■ **Aim of the task**
An exact copy of all the entries is what is needed here.
--------
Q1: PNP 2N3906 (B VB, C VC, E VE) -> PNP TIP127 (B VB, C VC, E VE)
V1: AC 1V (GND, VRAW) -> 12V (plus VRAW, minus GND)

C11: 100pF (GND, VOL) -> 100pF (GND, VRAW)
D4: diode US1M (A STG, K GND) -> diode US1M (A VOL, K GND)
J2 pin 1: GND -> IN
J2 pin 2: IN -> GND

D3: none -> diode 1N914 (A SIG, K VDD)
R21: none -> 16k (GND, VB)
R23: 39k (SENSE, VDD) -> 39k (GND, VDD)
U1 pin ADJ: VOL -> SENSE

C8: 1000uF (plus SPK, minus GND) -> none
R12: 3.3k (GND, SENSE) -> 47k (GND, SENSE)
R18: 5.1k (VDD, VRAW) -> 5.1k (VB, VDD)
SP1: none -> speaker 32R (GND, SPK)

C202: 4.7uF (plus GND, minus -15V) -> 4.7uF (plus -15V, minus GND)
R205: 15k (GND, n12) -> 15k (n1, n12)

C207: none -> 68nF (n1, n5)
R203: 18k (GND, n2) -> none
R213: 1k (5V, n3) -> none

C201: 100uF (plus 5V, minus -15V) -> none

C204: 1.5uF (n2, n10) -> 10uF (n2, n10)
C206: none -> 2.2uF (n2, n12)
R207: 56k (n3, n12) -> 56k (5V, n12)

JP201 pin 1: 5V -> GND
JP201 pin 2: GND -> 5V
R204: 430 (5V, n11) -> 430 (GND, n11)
--------
■ **Solution to this problem**
Q1: PNP 2N3906 (B VB, C VC, E VE) -> PNP TIP127 (B VB, C VC, E VE)
V1: AC 1V (GND, VRAW) -> 12V (plus VRAW, minus GND)

C11: 100pF (GND, VOL) -> 100pF (GND, VRAW)
D4: diode US1M (A STG, K GND) -> diode US1M (A VOL, K GND)
J2 pin 1: GND -> IN
J2 pin 2: IN -> GND

D3: none -> diode 1N914 (A SIG, K VDD)
R21: none -> 16k (GND, VB)
R23: 39k (SENSE, VDD) -> 39k (GND, VDD)
U1 pin ADJ: VOL -> SENSE

C8: 1000uF (plus SPK, minus GND) -> none
R12: 3.3k (GND, SENSE) -> 47k (GND, SENSE)
R18: 5.1k (VDD, VRAW) -> 5.1k (VB, VDD)
SP1: none -> speaker 32R (GND, SPK)

C202: 4.7uF (plus GND, minus -15V) -> 4.7uF (plus -15V, minus GND)
R205: 15k (GND, n12) -> 15k (n1, n12)

C207: none -> 68nF (n1, n5)
R203: 18k (GND, n2) -> none
R213: 1k (5V, n3) -> none

C201: 100uF (plus 5V, minus -15V) -> none

C204: 1.5uF (n2, n10) -> 10uF (n2, n10)
C206: none -> 2.2uF (n2, n12)
R207: 56k (n3, n12) -> 56k (5V, n12)

JP201 pin 1: 5V -> GND
JP201 pin 2: GND -> 5V
R204: 430 (5V, n11) -> 430 (GND, n11)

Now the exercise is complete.